### Task description:
When a line below contains the string "none", show that line.

(Stored entries)
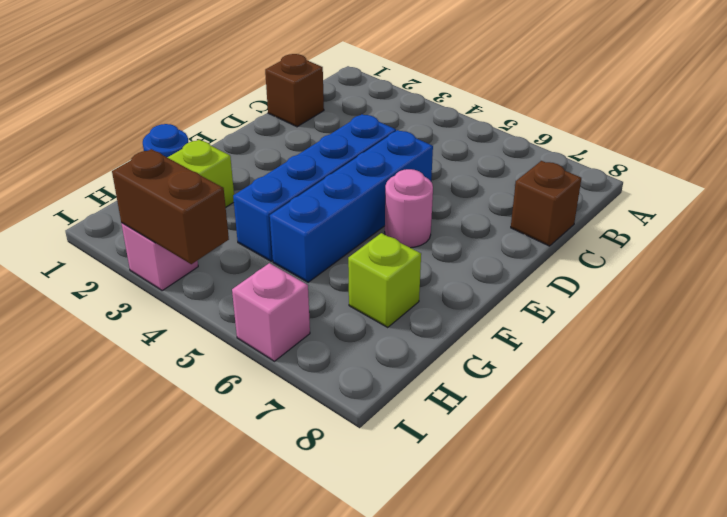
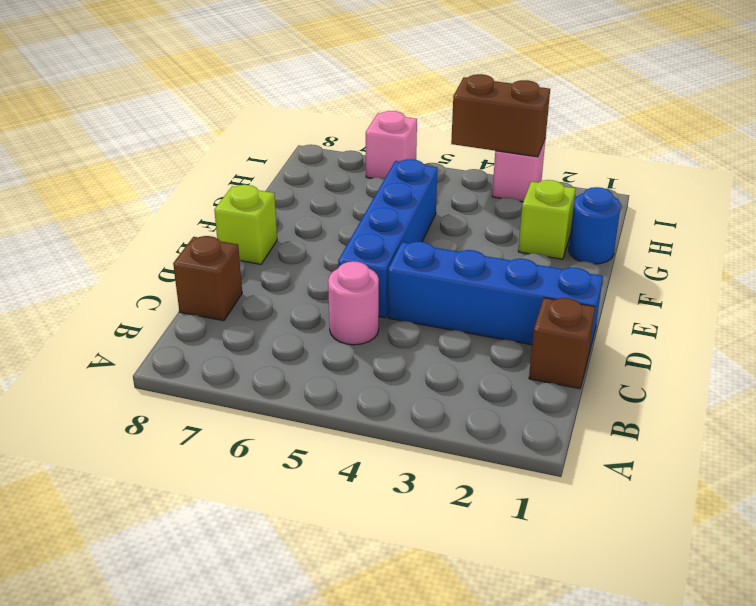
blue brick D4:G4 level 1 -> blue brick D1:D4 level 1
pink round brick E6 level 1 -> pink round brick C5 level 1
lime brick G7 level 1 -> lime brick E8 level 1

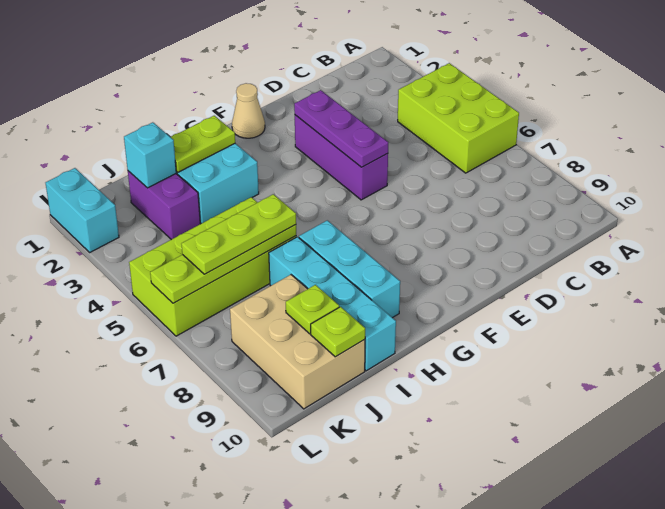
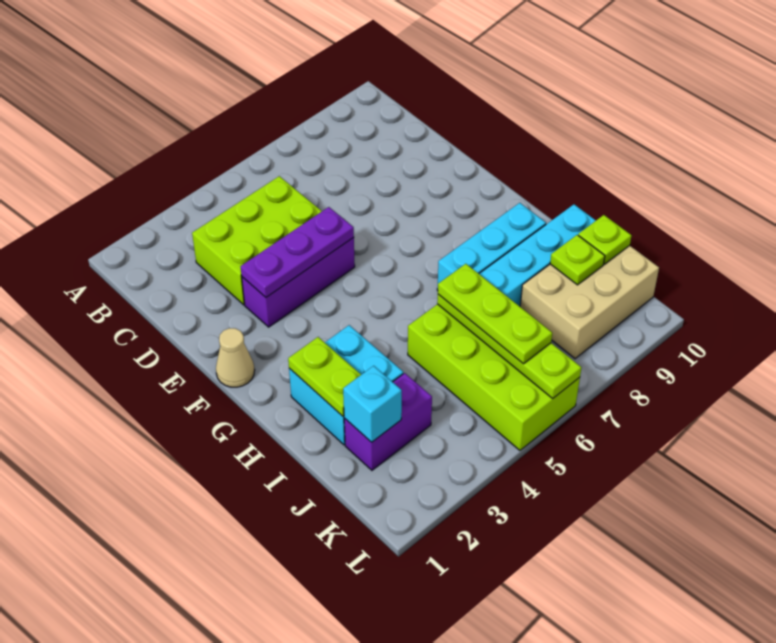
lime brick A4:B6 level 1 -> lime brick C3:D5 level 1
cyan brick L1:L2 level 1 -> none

==

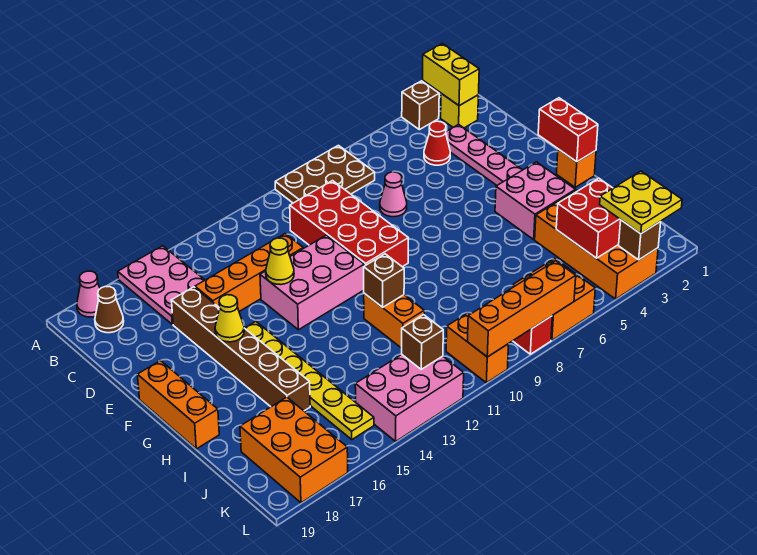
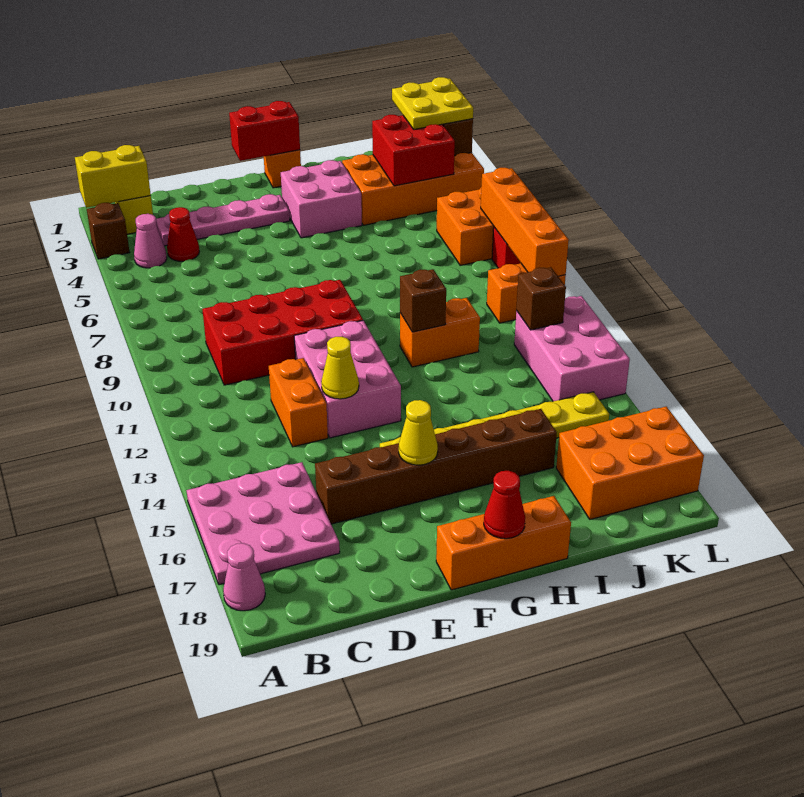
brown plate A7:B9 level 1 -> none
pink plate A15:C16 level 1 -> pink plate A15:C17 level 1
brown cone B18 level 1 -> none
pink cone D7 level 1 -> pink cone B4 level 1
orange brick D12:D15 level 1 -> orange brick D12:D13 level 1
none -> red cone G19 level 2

--

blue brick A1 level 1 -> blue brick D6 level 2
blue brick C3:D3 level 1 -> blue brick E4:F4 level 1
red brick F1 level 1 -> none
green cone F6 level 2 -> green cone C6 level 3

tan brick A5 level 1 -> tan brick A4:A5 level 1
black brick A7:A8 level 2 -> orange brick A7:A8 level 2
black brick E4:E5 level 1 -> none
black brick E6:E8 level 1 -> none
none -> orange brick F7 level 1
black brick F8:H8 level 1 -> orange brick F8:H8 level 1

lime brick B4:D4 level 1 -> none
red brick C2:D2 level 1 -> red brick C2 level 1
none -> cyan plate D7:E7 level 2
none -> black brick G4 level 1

### Answer to this task:
cyan brick L1:L2 level 1 -> none
brown plate A7:B9 level 1 -> none
brown cone B18 level 1 -> none
none -> red cone G19 level 2
red brick F1 level 1 -> none
black brick E4:E5 level 1 -> none
black brick E6:E8 level 1 -> none
none -> orange brick F7 level 1
lime brick B4:D4 level 1 -> none
none -> cyan plate D7:E7 level 2
none -> black brick G4 level 1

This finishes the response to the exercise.